▶ **Written instruction**
Return every line of the items below word for word, but leave the pictures out of your answer.

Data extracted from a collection

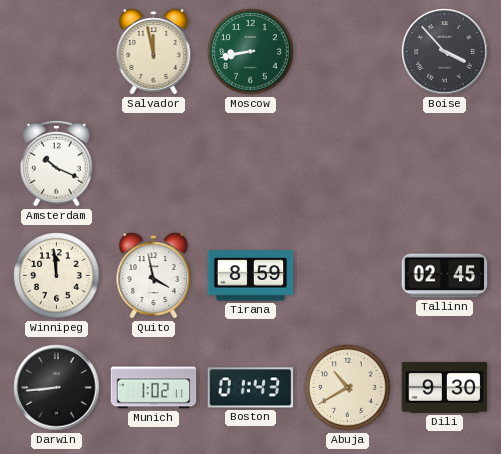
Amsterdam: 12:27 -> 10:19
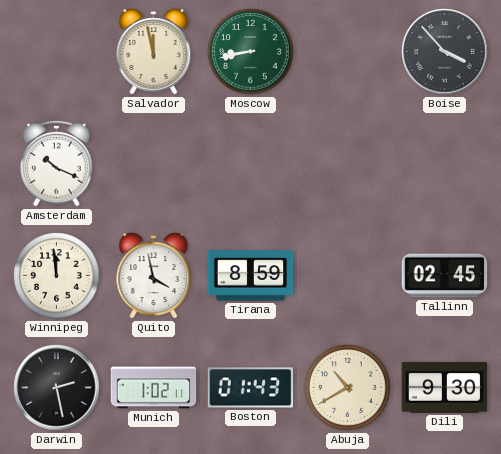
Darwin: 8:44 -> 2:28
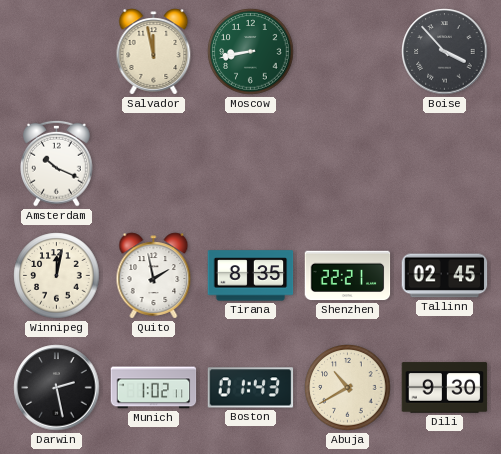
Winnipeg: 11:59 -> 12:02
Quito: 3:58 -> 1:58
Tirana: 8:59 -> 8:35
Shenzhen: none -> 22:21
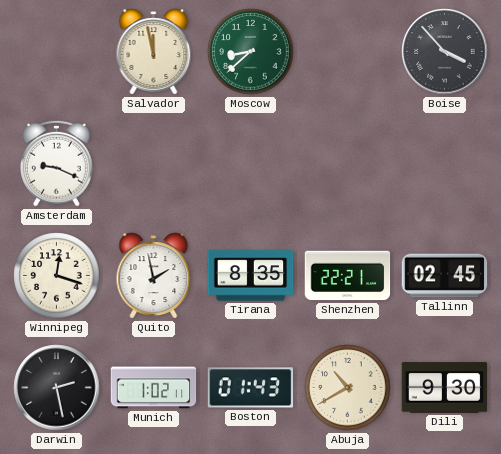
Moscow: 8:43 -> 8:38
Amsterdam: 10:19 -> 9:19
Winnipeg: 12:02 -> 12:18
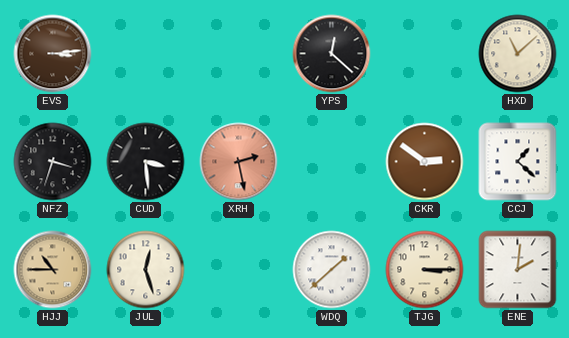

▶ **Expected output**
Amsterdam: 12:27 -> 10:19
Darwin: 8:44 -> 2:28
Winnipeg: 11:59 -> 12:02
Quito: 3:58 -> 1:58
Tirana: 8:59 -> 8:35
Shenzhen: none -> 22:21
Moscow: 8:43 -> 8:38
Amsterdam: 10:19 -> 9:19
Winnipeg: 12:02 -> 12:18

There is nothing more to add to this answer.